───── Recorded information ─────
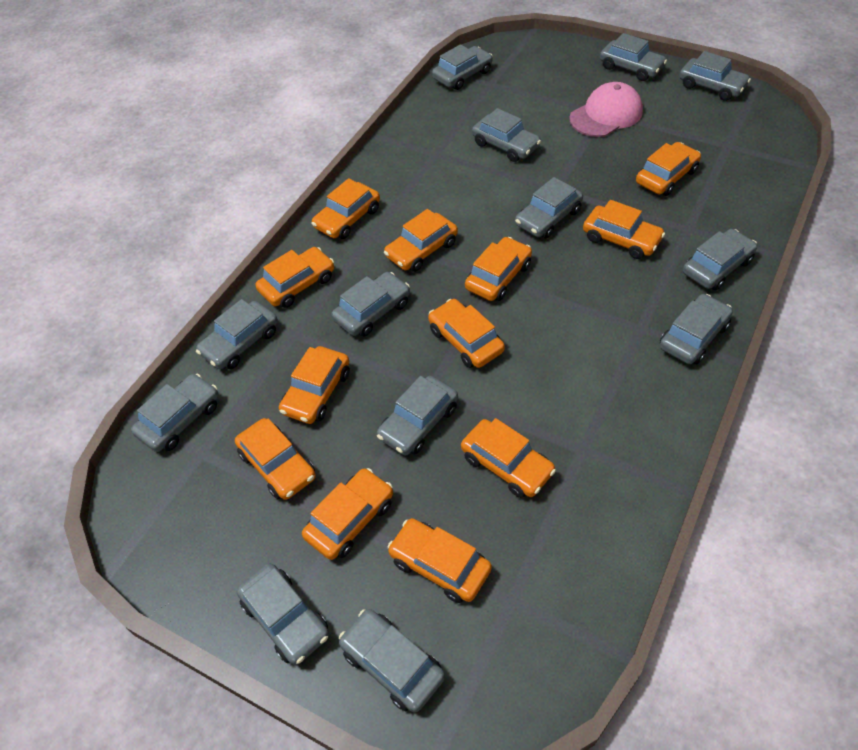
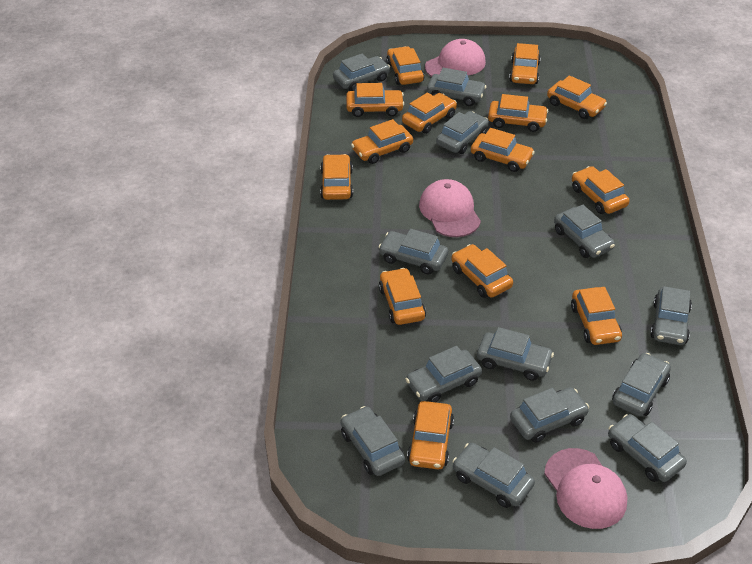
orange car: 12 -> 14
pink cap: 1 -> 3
─────
───── Recorded information ─────
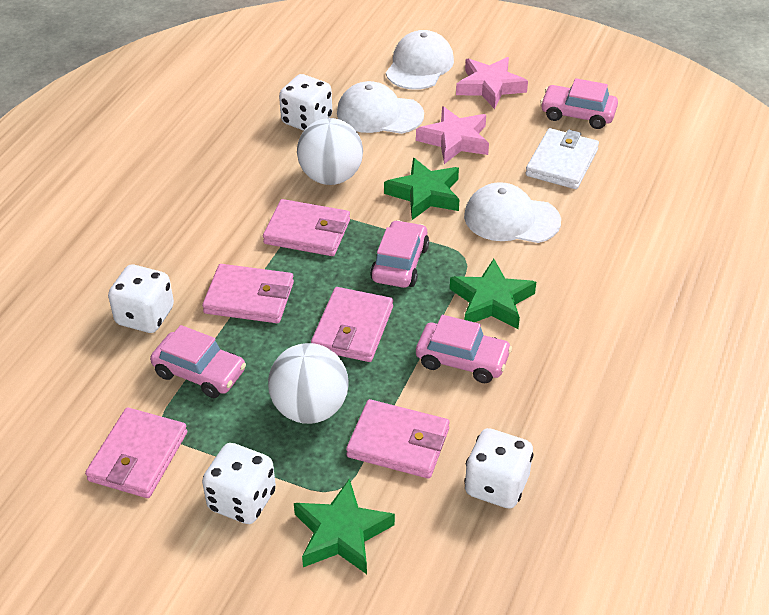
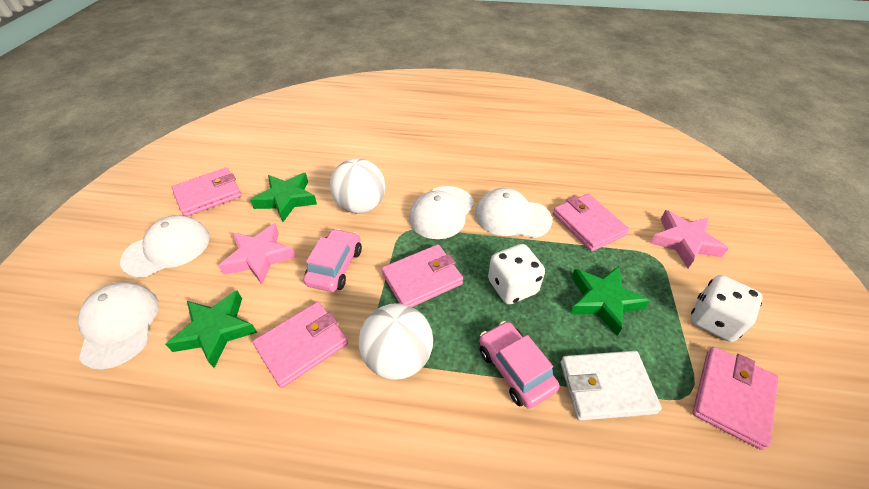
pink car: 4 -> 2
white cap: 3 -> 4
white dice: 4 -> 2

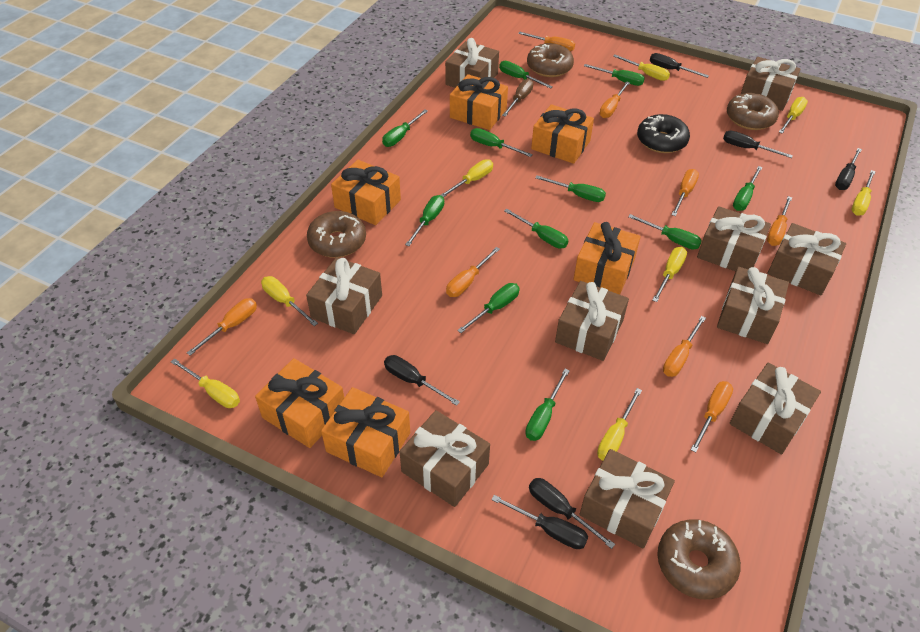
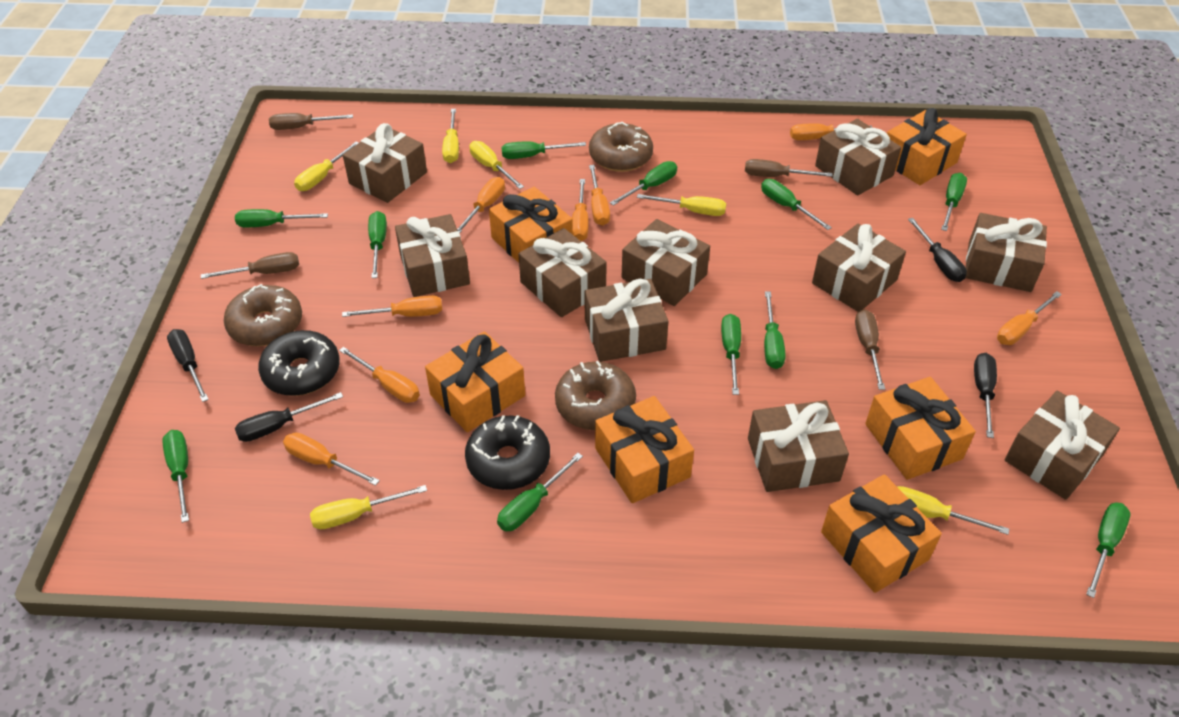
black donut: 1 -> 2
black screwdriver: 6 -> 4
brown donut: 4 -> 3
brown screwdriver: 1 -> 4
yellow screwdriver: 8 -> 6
─────
**Description of the task:**
Look through the entries and return each line that has the word "black" in it.

**Answer section:**
black donut: 1 -> 2
black screwdriver: 6 -> 4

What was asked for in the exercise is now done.